=== Exercise aim ===
Every line below between the line holding "purple tefugi at" and the line holding "The green ditemerek", inclusive, should be repeated exactly, and all other lines omitted.

(Supplied records)

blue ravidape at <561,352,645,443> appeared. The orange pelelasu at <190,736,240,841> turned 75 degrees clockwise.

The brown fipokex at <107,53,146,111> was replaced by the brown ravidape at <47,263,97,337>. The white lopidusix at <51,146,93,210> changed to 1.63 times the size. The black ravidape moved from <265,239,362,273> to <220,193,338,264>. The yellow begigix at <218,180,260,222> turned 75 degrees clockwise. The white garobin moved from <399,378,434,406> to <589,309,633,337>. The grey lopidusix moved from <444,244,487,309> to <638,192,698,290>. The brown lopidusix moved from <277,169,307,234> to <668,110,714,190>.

(End Supplied records)
(Supplied records)

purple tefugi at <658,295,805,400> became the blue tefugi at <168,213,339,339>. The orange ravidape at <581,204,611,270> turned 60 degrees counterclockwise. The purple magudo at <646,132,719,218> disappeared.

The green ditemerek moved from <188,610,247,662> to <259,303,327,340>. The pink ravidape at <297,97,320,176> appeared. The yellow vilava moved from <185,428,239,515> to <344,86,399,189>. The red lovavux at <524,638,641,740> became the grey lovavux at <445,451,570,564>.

(End Supplied records)
(Supplied records)

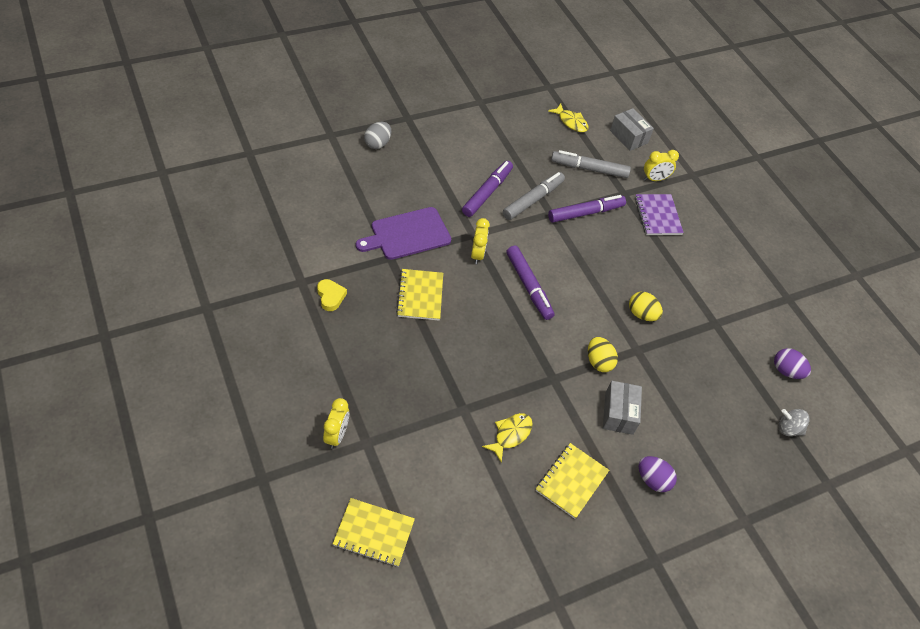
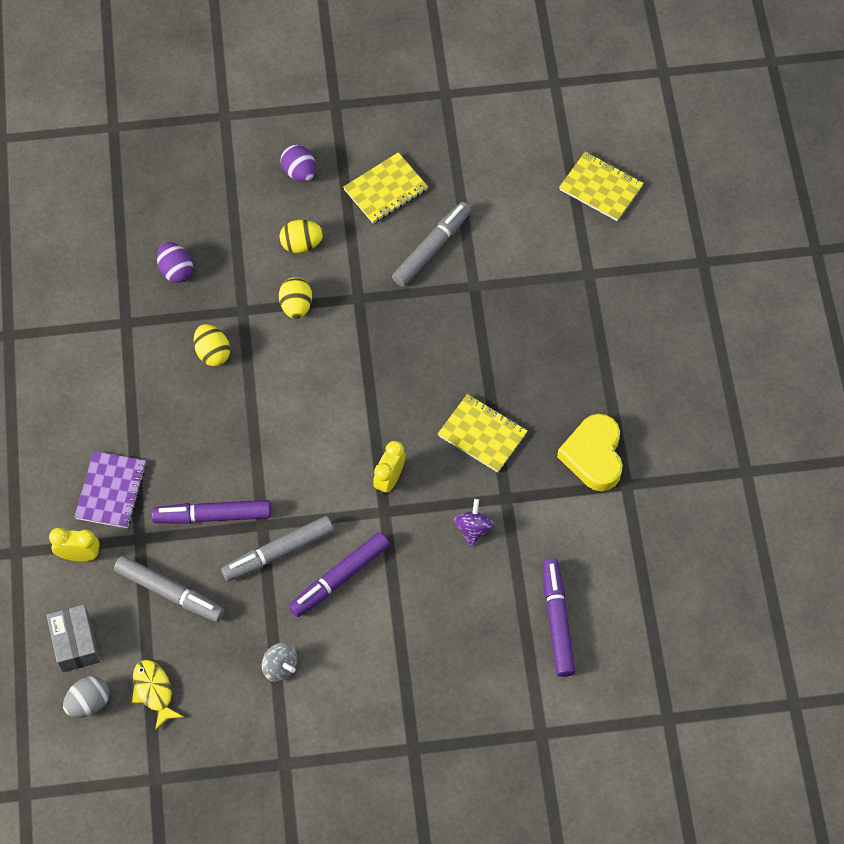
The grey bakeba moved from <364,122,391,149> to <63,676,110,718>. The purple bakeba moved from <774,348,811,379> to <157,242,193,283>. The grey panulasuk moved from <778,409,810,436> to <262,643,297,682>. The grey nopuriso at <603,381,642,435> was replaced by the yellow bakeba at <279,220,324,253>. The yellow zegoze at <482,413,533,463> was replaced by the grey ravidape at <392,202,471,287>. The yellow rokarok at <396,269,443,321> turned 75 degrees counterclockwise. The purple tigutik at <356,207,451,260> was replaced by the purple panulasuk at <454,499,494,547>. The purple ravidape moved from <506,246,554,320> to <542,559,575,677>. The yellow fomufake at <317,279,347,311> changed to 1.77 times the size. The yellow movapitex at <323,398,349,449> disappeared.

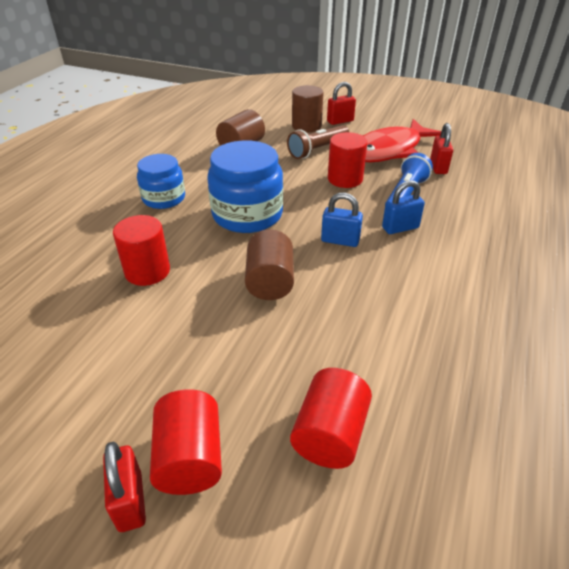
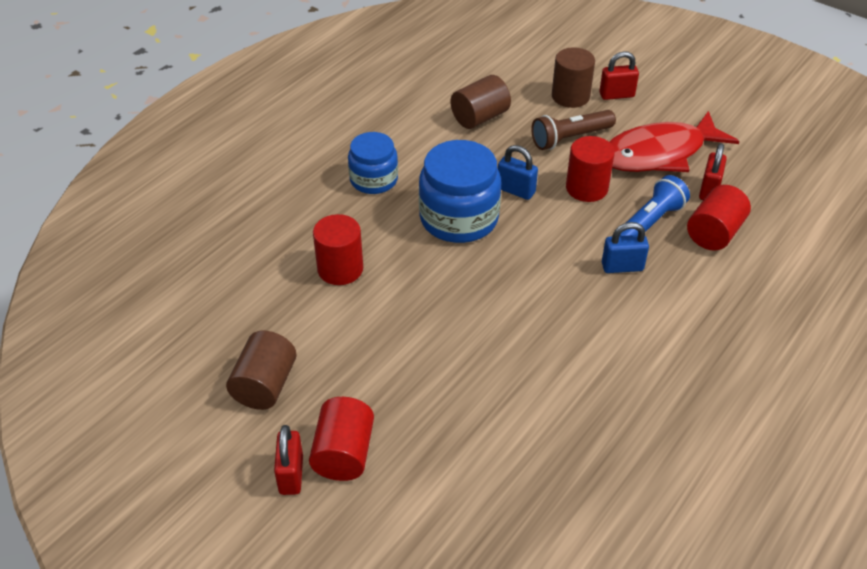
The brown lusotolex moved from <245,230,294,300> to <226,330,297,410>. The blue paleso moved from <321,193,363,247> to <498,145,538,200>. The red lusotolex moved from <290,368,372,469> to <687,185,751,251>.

(End Supplied records)

=== Answer to this task ===
purple tefugi at <658,295,805,400> became the blue tefugi at <168,213,339,339>. The orange ravidape at <581,204,611,270> turned 60 degrees counterclockwise. The purple magudo at <646,132,719,218> disappeared.

The green ditemerek moved from <188,610,247,662> to <259,303,327,340>. The pink ravidape at <297,97,320,176> appeared. The yellow vilava moved from <185,428,239,515> to <344,86,399,189>. The red lovavux at <524,638,641,740> became the grey lovavux at <445,451,570,564>.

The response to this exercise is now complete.